▶ [What to do]
What you return should match the data below exactly, with no pictures in it.

▶ [Data supplied]
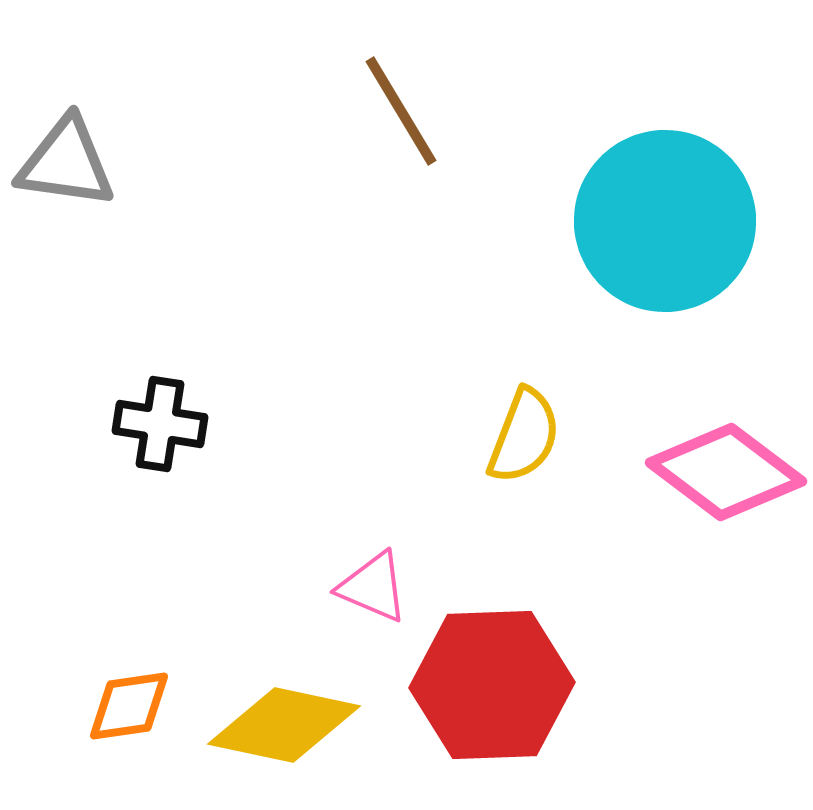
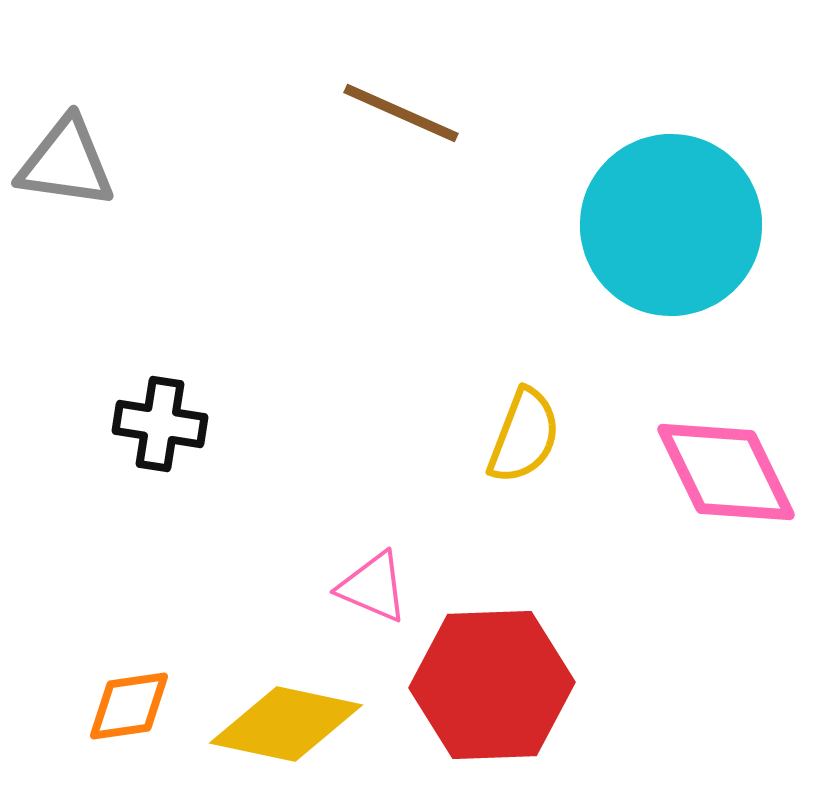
brown line: moved 2 px down; rotated 35 degrees counterclockwise
cyan circle: moved 6 px right, 4 px down
pink diamond: rotated 27 degrees clockwise
yellow diamond: moved 2 px right, 1 px up
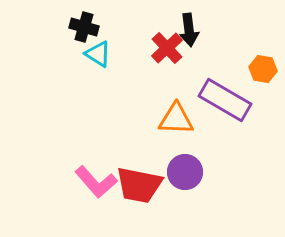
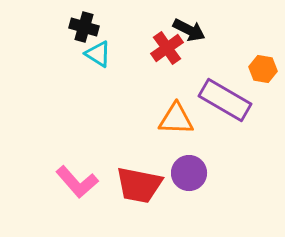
black arrow: rotated 56 degrees counterclockwise
red cross: rotated 8 degrees clockwise
purple circle: moved 4 px right, 1 px down
pink L-shape: moved 19 px left
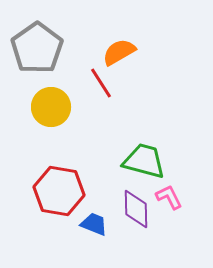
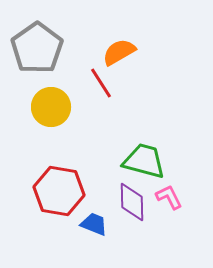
purple diamond: moved 4 px left, 7 px up
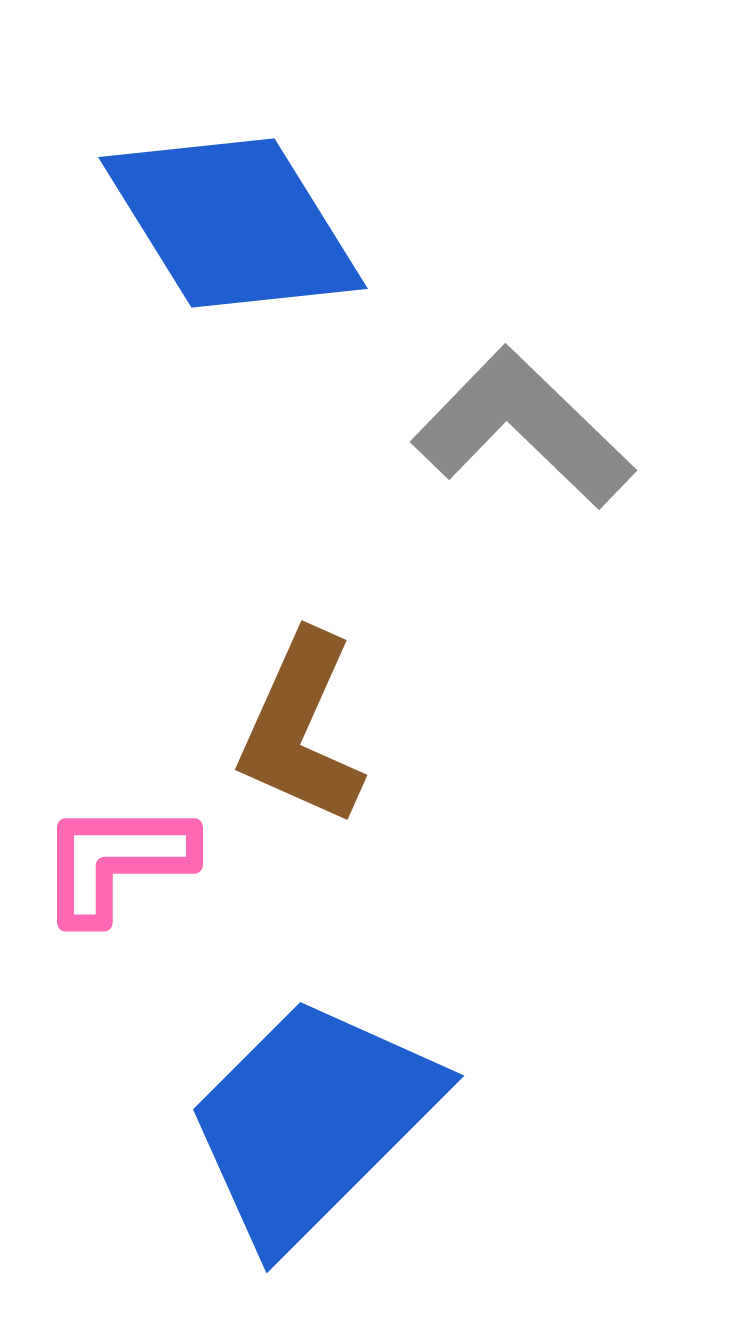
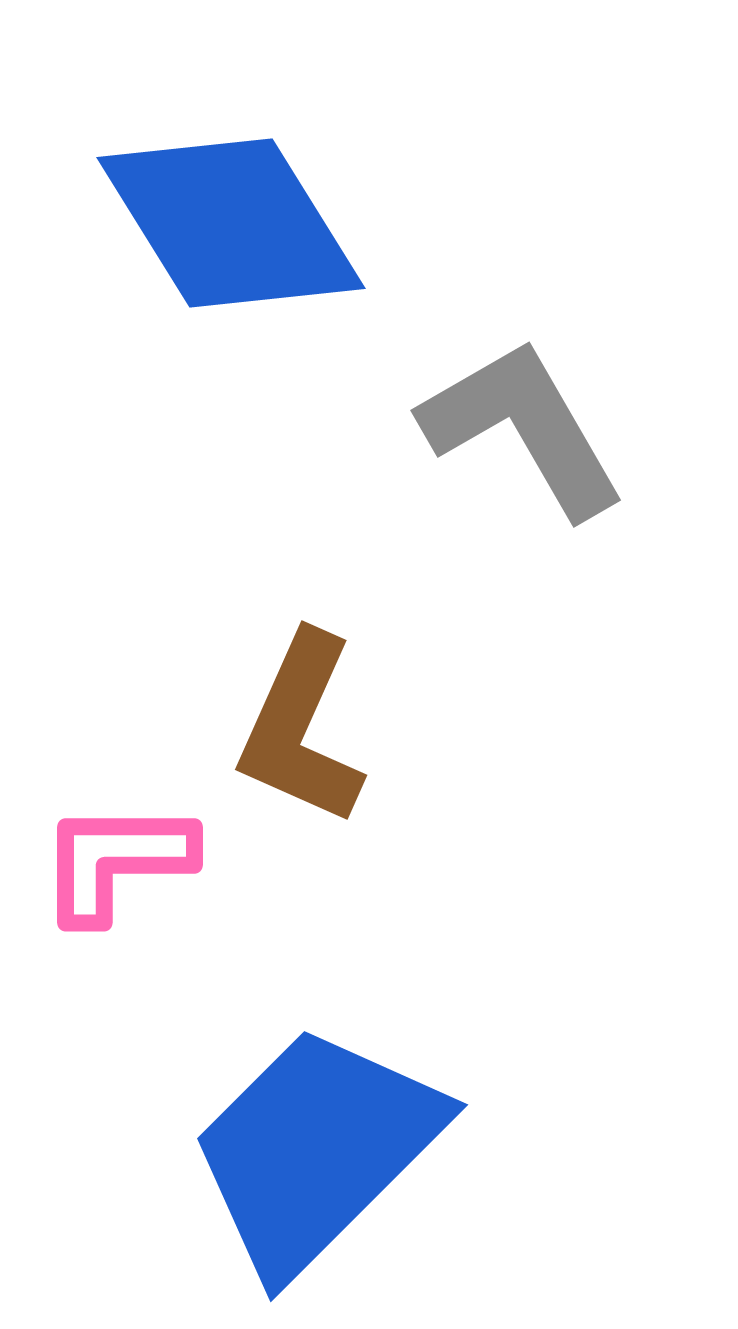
blue diamond: moved 2 px left
gray L-shape: rotated 16 degrees clockwise
blue trapezoid: moved 4 px right, 29 px down
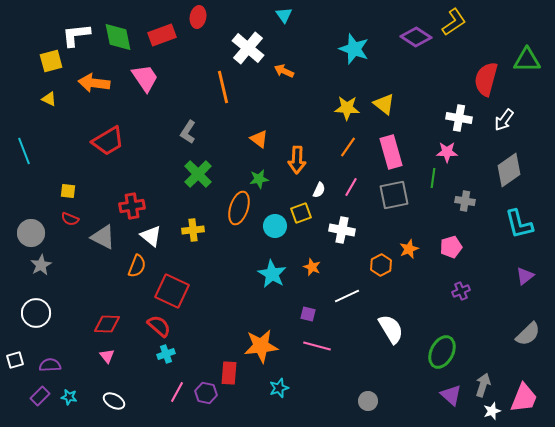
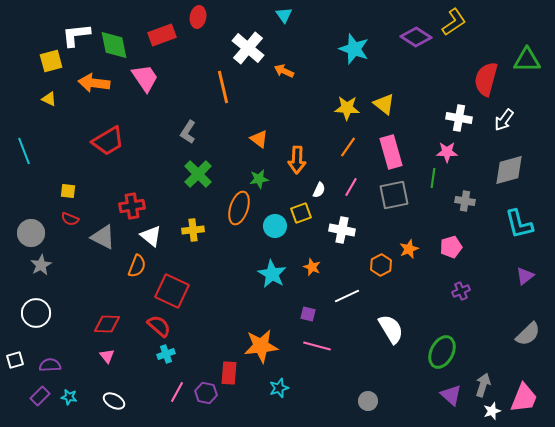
green diamond at (118, 37): moved 4 px left, 8 px down
gray diamond at (509, 170): rotated 20 degrees clockwise
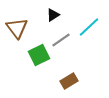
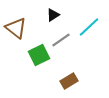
brown triangle: moved 1 px left; rotated 15 degrees counterclockwise
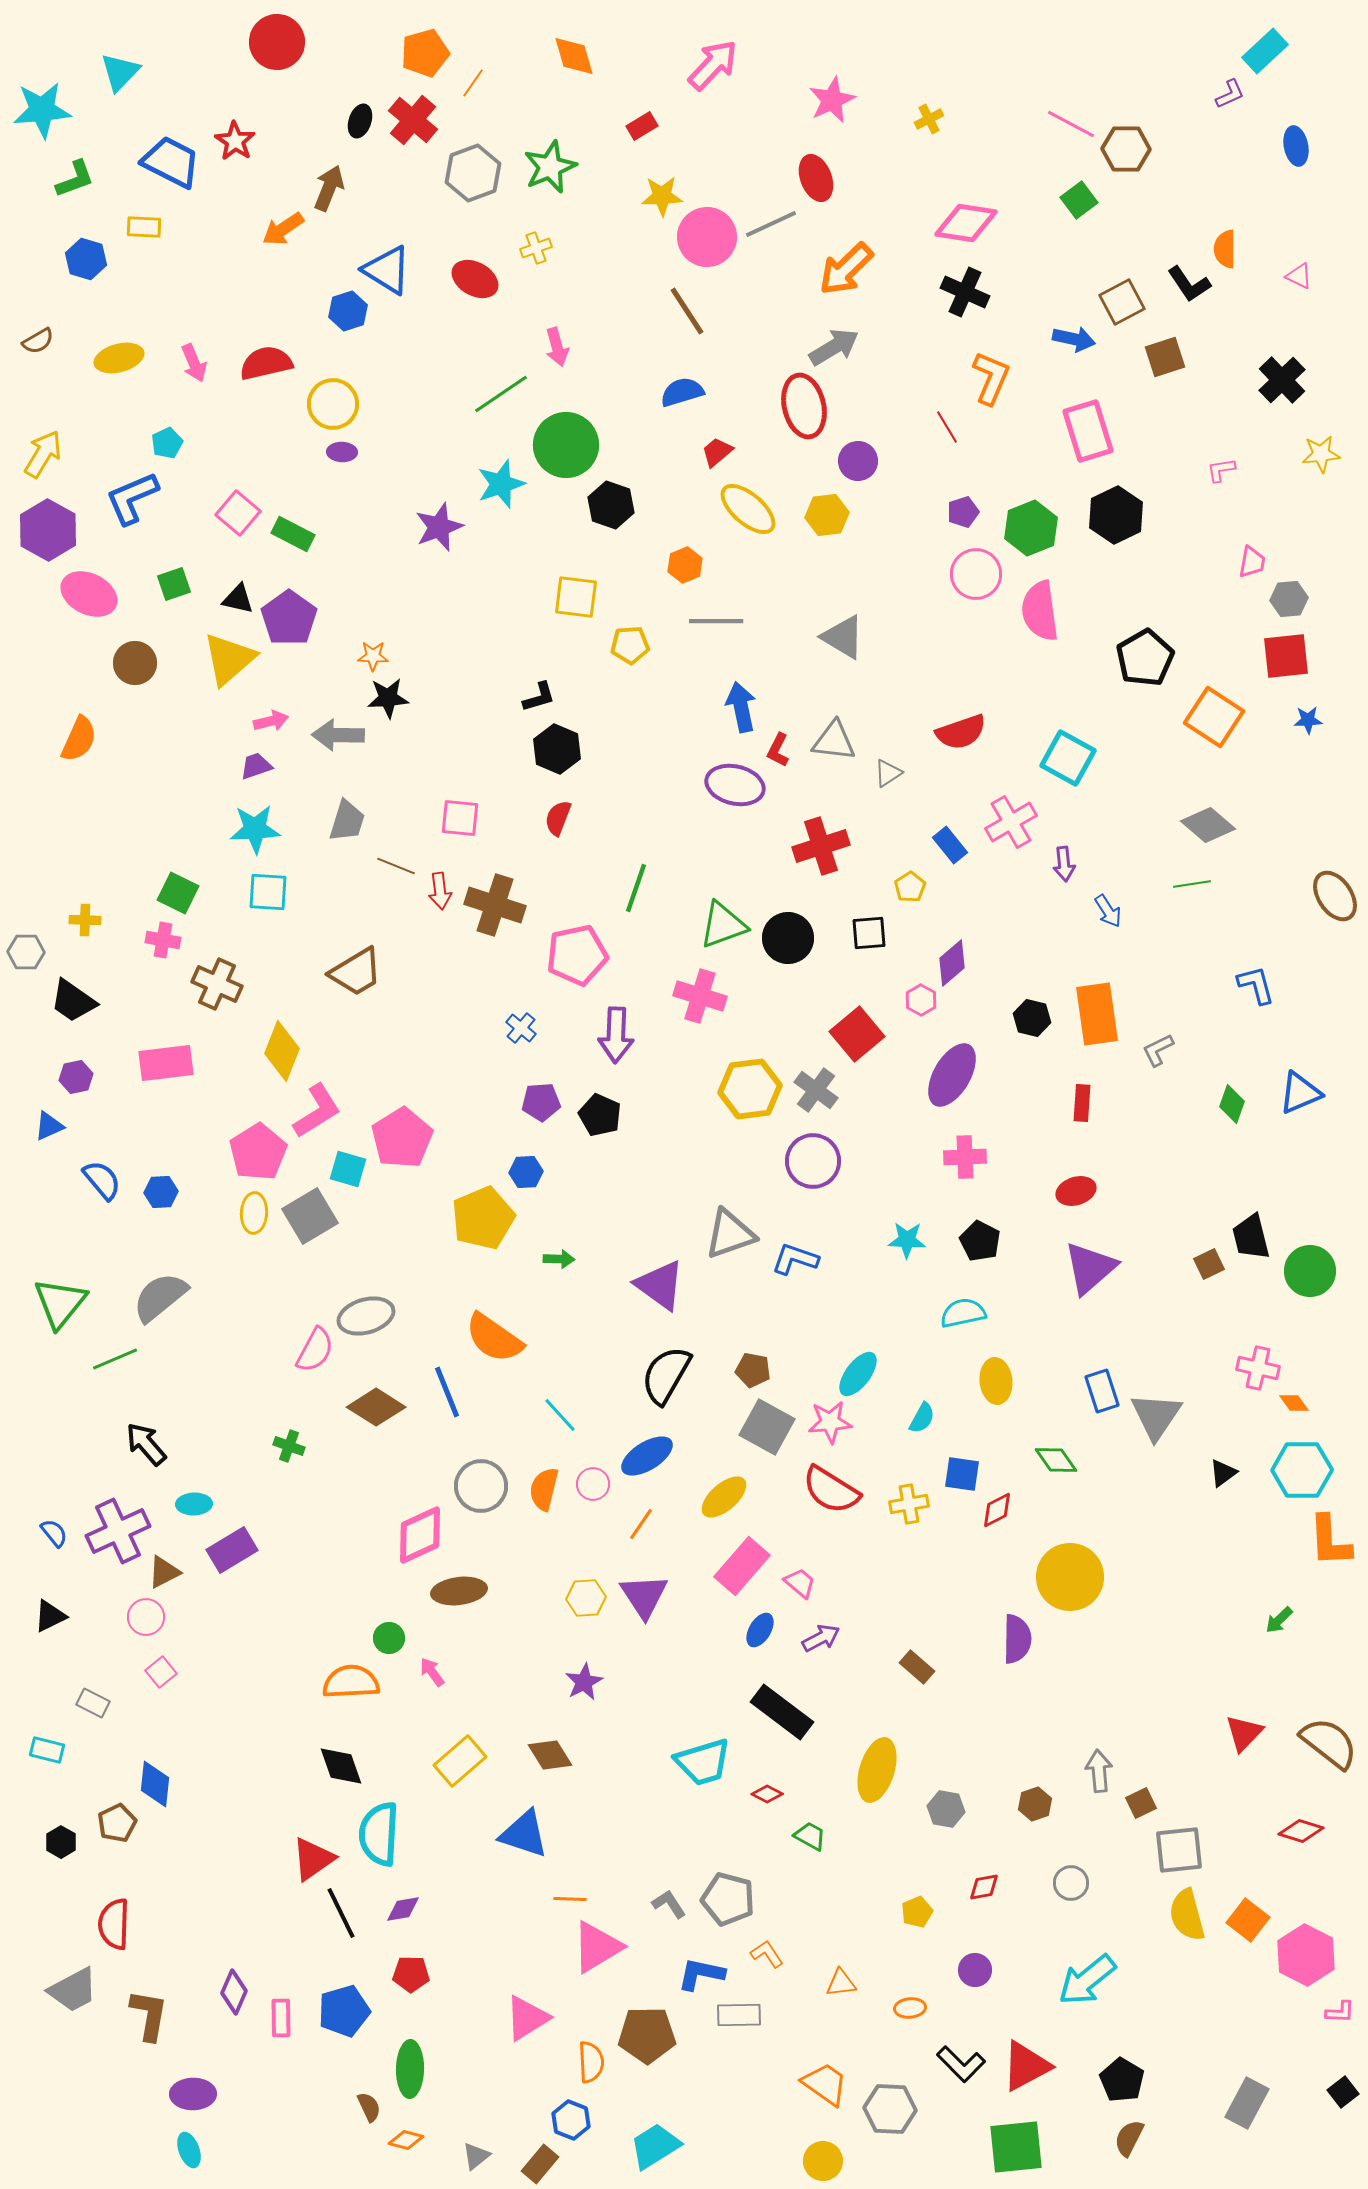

▶ [Answer section]
brown line: moved 2 px down; rotated 35 degrees counterclockwise
cyan circle: moved 6 px right, 4 px down
pink diamond: rotated 27 degrees clockwise
yellow diamond: moved 2 px right, 1 px up
black arrow: rotated 56 degrees counterclockwise
red cross: rotated 8 degrees clockwise
purple circle: moved 4 px right, 1 px down
pink L-shape: moved 19 px left
purple diamond: moved 4 px left, 7 px up
blue diamond: moved 2 px left
gray L-shape: rotated 16 degrees clockwise
blue trapezoid: moved 4 px right, 29 px down
green diamond at (118, 37): moved 4 px left, 8 px down
gray diamond at (509, 170): rotated 20 degrees clockwise
brown triangle: moved 1 px left; rotated 15 degrees counterclockwise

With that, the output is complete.